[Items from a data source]
══════
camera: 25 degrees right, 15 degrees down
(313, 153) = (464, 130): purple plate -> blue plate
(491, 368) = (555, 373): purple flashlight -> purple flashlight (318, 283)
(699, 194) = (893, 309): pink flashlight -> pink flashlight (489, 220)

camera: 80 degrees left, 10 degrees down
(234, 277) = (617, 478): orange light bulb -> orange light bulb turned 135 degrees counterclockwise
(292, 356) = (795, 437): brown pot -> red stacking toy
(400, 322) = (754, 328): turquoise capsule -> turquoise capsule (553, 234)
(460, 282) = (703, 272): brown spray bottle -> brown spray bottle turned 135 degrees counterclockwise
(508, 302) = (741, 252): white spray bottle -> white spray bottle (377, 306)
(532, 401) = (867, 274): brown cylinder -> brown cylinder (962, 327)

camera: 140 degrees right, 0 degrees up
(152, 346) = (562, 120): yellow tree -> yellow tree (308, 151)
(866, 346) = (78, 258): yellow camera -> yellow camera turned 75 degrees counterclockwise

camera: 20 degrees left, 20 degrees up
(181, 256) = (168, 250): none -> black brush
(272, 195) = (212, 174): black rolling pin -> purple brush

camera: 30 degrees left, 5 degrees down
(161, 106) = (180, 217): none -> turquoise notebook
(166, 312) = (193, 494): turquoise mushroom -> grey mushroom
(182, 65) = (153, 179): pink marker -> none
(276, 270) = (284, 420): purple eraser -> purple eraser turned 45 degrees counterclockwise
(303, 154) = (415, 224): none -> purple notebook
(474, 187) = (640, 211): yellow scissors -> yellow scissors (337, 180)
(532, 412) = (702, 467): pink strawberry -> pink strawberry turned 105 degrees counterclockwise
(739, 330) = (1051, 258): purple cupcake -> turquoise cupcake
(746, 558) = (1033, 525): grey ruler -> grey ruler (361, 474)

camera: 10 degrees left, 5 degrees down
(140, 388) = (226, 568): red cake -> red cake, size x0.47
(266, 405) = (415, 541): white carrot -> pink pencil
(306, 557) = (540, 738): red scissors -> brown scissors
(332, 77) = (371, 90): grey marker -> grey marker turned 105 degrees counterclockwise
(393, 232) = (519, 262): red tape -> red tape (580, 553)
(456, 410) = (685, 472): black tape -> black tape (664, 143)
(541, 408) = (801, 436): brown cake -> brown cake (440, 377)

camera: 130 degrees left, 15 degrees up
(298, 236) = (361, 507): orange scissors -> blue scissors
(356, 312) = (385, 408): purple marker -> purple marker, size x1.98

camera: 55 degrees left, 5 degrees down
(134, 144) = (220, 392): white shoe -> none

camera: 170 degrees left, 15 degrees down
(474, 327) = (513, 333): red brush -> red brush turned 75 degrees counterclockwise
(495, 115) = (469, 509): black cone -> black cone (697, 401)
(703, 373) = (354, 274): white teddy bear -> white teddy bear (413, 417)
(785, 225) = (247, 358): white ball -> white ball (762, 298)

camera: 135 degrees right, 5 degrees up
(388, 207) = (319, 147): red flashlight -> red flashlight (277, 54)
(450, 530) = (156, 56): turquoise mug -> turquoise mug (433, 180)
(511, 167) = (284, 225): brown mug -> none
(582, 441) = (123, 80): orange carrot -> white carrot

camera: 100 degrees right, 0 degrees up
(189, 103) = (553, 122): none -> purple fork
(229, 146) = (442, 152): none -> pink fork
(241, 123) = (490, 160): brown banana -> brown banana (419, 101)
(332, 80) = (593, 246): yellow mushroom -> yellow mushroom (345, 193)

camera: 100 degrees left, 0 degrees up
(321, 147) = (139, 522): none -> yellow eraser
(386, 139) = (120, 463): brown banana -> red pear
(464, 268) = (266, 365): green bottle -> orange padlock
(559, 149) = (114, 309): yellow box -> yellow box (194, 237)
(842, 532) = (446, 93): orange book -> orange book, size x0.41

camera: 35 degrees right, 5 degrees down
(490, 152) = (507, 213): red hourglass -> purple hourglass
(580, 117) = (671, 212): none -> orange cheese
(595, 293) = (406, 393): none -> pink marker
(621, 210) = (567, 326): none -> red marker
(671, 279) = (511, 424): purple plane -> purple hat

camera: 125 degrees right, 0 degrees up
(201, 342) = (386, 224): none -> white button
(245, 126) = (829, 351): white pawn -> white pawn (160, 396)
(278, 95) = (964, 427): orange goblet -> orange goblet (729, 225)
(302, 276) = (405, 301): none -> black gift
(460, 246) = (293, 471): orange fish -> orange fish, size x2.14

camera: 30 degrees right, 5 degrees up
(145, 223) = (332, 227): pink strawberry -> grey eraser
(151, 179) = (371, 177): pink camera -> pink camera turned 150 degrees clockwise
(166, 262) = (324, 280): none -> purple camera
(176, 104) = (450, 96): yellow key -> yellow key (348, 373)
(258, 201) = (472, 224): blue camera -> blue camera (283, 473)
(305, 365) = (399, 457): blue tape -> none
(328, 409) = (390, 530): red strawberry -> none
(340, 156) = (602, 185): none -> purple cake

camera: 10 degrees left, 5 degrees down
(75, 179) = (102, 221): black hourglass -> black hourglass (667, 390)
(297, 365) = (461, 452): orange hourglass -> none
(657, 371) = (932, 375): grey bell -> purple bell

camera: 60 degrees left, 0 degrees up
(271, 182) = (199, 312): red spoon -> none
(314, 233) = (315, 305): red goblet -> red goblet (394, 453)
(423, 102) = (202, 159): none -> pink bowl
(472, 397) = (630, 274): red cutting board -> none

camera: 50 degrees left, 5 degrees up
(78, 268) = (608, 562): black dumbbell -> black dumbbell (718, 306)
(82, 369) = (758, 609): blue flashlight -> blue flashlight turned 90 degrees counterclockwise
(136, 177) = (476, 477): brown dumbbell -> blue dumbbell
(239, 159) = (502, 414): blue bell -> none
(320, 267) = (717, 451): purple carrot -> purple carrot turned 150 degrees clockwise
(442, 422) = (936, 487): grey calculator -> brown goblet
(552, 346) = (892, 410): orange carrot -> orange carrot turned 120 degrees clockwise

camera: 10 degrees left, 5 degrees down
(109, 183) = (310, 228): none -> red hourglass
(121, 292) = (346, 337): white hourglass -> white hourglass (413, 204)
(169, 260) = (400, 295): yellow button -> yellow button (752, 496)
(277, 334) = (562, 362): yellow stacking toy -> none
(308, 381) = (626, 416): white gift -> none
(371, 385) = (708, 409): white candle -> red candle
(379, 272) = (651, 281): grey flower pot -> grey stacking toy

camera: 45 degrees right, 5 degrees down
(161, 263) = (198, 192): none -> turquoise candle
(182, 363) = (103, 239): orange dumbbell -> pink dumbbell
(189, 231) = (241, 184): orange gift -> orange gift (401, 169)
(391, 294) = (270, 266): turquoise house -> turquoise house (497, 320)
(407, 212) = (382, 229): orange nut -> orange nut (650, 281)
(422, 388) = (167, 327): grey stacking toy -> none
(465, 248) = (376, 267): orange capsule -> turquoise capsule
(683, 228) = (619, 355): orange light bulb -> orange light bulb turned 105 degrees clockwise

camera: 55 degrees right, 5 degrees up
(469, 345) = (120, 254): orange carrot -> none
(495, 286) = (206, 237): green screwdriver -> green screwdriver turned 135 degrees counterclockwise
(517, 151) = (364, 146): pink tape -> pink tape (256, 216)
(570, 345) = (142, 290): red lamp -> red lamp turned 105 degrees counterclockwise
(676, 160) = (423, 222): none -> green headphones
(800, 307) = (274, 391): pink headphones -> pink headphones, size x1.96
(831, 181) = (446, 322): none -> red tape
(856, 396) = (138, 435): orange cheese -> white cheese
══════
Work task:
All that is wanted is an exact copy of the lines above from the one with "(582, 441) = (123, 80): orange" through the one with "(321, 147) = (139, 522): none", with both ends included.

Result:
(582, 441) = (123, 80): orange carrot -> white carrot

camera: 100 degrees right, 0 degrees up
(189, 103) = (553, 122): none -> purple fork
(229, 146) = (442, 152): none -> pink fork
(241, 123) = (490, 160): brown banana -> brown banana (419, 101)
(332, 80) = (593, 246): yellow mushroom -> yellow mushroom (345, 193)

camera: 100 degrees left, 0 degrees up
(321, 147) = (139, 522): none -> yellow eraser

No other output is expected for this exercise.